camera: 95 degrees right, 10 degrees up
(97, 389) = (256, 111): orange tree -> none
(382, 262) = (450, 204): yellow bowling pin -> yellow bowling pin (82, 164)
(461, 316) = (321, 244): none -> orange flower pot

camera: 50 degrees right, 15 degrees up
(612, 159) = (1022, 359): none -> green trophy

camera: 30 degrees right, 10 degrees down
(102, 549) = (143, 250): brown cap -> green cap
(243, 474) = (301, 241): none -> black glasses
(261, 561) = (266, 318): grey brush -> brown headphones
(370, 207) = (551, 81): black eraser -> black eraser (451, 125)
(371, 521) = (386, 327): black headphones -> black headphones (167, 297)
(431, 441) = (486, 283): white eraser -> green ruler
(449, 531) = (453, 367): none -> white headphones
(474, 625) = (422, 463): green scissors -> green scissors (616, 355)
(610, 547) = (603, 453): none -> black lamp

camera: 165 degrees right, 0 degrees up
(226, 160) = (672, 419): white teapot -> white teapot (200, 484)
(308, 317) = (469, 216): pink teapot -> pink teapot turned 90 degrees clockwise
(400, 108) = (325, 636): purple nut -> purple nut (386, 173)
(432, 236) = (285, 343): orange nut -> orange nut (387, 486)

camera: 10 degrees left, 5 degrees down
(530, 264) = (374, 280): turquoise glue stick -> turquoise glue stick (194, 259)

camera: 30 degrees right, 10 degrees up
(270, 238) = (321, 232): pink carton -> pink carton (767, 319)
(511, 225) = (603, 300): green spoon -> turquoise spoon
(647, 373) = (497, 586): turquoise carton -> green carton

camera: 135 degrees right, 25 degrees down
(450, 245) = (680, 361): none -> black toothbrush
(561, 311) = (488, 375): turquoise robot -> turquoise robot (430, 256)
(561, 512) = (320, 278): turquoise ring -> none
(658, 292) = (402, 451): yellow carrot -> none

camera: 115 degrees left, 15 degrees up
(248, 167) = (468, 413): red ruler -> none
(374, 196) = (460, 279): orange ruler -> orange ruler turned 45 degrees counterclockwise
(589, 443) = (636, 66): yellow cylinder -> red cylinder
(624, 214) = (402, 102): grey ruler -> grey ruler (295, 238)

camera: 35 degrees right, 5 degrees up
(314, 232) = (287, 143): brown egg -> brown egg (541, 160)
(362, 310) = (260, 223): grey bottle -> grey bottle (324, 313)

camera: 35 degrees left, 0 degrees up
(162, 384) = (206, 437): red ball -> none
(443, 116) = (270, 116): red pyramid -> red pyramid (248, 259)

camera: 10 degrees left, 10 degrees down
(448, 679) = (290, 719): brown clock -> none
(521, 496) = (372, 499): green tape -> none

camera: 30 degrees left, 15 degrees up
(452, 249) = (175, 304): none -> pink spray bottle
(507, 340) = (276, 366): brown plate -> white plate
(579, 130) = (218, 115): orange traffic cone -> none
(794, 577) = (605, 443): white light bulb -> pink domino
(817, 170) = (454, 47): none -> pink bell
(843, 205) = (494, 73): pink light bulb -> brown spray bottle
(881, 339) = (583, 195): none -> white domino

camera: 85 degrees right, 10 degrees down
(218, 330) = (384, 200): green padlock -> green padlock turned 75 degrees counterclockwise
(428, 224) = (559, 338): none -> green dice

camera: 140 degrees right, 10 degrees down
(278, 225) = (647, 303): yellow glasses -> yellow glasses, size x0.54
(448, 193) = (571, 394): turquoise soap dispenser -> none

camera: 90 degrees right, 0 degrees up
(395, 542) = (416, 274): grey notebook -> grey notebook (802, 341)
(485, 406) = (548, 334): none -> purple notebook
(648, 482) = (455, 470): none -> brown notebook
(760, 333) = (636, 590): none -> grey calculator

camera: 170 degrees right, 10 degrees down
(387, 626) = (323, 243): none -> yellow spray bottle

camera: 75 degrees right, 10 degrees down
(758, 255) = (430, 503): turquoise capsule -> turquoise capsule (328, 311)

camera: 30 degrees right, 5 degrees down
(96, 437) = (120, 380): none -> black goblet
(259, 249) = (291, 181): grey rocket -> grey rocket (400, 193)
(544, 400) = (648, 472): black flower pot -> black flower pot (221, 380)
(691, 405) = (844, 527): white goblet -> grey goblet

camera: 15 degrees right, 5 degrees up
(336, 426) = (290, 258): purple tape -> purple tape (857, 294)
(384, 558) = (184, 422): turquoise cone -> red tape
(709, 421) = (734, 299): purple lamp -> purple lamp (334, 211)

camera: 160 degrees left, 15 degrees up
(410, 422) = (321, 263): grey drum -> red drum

§ §

Description of the task -
Copy, word for word, the line that contains "(96, 437) = (120, 380): none -> black goblet" and every line after it through the end of the records, and nothing else.

Task output -
(96, 437) = (120, 380): none -> black goblet
(259, 249) = (291, 181): grey rocket -> grey rocket (400, 193)
(544, 400) = (648, 472): black flower pot -> black flower pot (221, 380)
(691, 405) = (844, 527): white goblet -> grey goblet

camera: 15 degrees right, 5 degrees up
(336, 426) = (290, 258): purple tape -> purple tape (857, 294)
(384, 558) = (184, 422): turquoise cone -> red tape
(709, 421) = (734, 299): purple lamp -> purple lamp (334, 211)

camera: 160 degrees left, 15 degrees up
(410, 422) = (321, 263): grey drum -> red drum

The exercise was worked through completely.